*DATASET ENTRIES*:
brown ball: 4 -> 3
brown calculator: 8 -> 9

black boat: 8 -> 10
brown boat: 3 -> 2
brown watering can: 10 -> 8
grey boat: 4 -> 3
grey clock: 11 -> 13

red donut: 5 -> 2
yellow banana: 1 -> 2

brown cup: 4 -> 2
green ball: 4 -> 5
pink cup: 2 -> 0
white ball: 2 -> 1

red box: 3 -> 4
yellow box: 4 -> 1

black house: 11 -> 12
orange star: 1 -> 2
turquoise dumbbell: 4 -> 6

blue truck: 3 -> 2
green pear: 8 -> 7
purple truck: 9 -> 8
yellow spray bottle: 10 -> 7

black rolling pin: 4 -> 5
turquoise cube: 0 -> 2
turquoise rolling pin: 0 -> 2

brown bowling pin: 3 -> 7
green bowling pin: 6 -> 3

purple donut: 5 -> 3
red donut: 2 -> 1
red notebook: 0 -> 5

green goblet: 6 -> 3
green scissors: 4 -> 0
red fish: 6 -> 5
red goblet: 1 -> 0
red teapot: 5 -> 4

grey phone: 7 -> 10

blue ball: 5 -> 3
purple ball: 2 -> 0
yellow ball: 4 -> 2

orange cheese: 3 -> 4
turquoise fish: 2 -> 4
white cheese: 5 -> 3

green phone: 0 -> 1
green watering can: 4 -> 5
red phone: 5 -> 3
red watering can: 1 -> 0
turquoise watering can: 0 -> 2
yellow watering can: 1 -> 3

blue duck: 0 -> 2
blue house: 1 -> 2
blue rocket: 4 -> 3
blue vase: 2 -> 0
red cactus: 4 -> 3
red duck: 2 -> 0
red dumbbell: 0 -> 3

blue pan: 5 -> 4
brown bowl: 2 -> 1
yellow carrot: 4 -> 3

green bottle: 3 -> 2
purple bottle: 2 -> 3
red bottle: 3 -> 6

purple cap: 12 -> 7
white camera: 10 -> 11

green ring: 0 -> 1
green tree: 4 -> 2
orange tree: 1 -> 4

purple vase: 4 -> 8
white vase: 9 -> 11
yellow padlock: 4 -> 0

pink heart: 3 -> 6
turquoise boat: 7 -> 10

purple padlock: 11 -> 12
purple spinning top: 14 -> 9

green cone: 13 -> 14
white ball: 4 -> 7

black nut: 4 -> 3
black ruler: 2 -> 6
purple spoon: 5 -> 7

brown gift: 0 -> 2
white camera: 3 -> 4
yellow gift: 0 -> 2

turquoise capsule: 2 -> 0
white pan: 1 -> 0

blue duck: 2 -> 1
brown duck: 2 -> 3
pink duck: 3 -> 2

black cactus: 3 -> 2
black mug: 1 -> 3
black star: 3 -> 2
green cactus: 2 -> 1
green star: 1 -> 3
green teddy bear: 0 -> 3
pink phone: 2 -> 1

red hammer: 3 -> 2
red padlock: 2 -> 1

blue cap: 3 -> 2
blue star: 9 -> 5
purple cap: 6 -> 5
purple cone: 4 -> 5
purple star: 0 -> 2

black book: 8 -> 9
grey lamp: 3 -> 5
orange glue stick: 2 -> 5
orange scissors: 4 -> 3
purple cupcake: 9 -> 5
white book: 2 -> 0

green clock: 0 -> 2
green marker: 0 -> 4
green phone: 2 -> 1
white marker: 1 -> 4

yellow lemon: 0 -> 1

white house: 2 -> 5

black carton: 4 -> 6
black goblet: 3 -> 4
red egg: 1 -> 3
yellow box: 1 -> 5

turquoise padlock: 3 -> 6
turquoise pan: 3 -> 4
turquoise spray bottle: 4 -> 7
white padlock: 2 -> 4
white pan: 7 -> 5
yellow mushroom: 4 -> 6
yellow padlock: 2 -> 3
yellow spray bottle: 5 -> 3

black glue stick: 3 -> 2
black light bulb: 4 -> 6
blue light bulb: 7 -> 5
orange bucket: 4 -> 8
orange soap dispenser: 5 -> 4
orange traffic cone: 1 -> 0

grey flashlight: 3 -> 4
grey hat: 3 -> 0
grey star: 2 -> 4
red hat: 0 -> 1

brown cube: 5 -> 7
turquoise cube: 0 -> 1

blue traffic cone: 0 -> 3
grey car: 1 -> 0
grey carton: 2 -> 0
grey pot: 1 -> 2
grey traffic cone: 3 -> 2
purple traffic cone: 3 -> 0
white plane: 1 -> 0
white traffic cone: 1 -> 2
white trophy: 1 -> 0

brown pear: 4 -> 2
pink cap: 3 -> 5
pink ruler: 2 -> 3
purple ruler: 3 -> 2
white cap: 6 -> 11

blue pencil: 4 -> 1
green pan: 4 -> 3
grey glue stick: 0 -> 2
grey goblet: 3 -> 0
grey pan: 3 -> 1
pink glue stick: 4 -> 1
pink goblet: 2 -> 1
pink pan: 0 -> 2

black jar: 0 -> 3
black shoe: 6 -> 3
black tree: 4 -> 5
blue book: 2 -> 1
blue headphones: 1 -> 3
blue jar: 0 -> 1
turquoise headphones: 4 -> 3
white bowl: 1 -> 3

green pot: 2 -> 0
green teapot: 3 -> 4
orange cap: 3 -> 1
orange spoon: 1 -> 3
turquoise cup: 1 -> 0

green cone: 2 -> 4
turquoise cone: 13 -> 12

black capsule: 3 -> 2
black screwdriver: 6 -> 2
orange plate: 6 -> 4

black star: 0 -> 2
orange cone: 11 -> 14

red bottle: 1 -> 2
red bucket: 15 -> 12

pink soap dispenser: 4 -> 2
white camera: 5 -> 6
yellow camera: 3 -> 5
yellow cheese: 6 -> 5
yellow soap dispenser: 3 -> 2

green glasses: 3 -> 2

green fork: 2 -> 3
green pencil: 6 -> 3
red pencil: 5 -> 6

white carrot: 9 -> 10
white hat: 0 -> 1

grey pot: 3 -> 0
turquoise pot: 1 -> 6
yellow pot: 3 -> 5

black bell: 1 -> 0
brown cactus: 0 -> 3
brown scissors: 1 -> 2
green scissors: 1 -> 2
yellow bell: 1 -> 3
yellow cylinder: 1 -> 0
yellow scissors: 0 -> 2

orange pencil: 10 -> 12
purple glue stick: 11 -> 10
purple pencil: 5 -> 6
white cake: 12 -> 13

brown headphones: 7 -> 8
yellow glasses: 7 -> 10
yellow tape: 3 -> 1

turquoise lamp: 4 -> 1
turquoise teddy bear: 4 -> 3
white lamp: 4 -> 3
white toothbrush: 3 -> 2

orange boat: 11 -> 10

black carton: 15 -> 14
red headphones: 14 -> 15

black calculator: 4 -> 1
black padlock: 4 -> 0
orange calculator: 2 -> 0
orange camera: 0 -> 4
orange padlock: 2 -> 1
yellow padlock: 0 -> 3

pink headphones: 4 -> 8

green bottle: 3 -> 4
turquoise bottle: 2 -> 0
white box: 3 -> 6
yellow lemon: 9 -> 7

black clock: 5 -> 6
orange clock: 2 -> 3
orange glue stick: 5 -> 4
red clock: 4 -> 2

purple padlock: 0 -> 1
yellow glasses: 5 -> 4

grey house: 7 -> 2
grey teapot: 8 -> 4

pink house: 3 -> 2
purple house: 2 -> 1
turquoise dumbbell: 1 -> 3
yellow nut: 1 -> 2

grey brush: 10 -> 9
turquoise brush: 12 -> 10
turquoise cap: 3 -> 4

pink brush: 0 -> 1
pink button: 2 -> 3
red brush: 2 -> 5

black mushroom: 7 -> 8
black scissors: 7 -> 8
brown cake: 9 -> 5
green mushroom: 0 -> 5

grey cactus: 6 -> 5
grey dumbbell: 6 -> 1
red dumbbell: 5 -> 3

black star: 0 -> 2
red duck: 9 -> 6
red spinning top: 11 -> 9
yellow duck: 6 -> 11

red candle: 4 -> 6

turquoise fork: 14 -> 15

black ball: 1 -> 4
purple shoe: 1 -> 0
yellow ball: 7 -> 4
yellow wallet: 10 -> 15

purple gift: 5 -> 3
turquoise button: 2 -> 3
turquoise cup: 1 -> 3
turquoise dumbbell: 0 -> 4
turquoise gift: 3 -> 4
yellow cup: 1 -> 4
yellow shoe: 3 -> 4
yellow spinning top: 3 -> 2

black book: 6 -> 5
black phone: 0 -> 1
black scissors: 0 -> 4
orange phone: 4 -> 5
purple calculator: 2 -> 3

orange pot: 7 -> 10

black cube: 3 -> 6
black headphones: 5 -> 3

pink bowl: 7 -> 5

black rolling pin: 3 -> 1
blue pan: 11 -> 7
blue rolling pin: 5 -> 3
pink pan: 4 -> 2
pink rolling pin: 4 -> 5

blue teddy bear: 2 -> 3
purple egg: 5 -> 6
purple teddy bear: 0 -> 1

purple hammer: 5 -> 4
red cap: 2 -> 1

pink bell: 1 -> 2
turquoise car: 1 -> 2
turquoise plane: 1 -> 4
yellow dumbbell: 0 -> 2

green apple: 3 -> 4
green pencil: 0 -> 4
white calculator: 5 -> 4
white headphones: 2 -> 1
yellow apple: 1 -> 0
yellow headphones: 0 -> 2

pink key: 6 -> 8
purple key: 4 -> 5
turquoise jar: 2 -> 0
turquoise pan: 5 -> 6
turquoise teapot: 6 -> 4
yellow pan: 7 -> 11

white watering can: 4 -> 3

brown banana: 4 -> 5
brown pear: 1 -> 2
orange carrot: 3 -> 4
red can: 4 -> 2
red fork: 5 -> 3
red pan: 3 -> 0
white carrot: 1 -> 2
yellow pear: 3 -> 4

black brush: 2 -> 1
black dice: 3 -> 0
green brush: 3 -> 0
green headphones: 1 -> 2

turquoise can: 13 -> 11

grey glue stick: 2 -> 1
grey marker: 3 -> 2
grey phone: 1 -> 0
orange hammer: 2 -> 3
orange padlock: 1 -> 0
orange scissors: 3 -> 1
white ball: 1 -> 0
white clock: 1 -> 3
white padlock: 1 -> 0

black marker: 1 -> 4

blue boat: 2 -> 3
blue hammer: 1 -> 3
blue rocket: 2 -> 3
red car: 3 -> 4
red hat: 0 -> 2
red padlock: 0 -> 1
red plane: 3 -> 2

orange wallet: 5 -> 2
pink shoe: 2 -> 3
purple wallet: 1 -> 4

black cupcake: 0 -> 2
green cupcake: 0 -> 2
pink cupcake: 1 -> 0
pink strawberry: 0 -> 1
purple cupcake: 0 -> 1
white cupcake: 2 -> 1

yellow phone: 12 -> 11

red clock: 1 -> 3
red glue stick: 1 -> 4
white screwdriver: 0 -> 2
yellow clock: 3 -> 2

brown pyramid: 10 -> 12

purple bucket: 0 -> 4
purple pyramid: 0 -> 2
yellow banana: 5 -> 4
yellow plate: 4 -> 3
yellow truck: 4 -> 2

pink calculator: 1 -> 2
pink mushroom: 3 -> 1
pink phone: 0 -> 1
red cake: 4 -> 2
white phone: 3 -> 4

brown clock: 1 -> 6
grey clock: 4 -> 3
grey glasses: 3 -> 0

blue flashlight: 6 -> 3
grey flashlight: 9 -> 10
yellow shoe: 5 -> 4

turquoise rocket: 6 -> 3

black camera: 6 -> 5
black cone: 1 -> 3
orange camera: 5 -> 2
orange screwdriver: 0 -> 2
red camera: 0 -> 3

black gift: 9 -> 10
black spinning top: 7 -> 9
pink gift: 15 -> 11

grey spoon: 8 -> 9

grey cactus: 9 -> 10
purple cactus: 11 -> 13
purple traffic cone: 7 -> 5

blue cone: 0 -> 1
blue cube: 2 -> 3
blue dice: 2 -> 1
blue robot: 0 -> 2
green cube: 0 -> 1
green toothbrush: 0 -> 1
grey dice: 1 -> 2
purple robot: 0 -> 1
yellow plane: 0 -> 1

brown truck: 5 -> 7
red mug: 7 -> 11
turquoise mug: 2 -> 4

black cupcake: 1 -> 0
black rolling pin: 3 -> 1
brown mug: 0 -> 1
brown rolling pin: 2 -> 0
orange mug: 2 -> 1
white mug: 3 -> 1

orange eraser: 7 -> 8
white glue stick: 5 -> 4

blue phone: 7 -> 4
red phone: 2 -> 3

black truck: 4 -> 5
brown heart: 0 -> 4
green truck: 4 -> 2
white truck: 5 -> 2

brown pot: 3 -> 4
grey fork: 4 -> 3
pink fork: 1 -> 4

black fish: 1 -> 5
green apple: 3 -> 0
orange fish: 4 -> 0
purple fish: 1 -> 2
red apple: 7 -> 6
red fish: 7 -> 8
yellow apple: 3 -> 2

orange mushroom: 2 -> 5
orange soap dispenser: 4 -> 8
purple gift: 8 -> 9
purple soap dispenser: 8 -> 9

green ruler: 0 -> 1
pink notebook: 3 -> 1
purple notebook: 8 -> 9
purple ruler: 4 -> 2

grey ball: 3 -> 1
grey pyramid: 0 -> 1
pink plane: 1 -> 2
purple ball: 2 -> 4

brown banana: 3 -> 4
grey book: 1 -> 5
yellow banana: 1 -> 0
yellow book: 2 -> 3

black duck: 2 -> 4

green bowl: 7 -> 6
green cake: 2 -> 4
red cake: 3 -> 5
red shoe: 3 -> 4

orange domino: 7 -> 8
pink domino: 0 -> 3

*BRIEF*:
Copy out only the lines from the one containing "brown pot: 3 -> 4" down to the last line of the material, keeping both ends.

*TASK OUTPUT*:
brown pot: 3 -> 4
grey fork: 4 -> 3
pink fork: 1 -> 4

black fish: 1 -> 5
green apple: 3 -> 0
orange fish: 4 -> 0
purple fish: 1 -> 2
red apple: 7 -> 6
red fish: 7 -> 8
yellow apple: 3 -> 2

orange mushroom: 2 -> 5
orange soap dispenser: 4 -> 8
purple gift: 8 -> 9
purple soap dispenser: 8 -> 9

green ruler: 0 -> 1
pink notebook: 3 -> 1
purple notebook: 8 -> 9
purple ruler: 4 -> 2

grey ball: 3 -> 1
grey pyramid: 0 -> 1
pink plane: 1 -> 2
purple ball: 2 -> 4

brown banana: 3 -> 4
grey book: 1 -> 5
yellow banana: 1 -> 0
yellow book: 2 -> 3

black duck: 2 -> 4

green bowl: 7 -> 6
green cake: 2 -> 4
red cake: 3 -> 5
red shoe: 3 -> 4

orange domino: 7 -> 8
pink domino: 0 -> 3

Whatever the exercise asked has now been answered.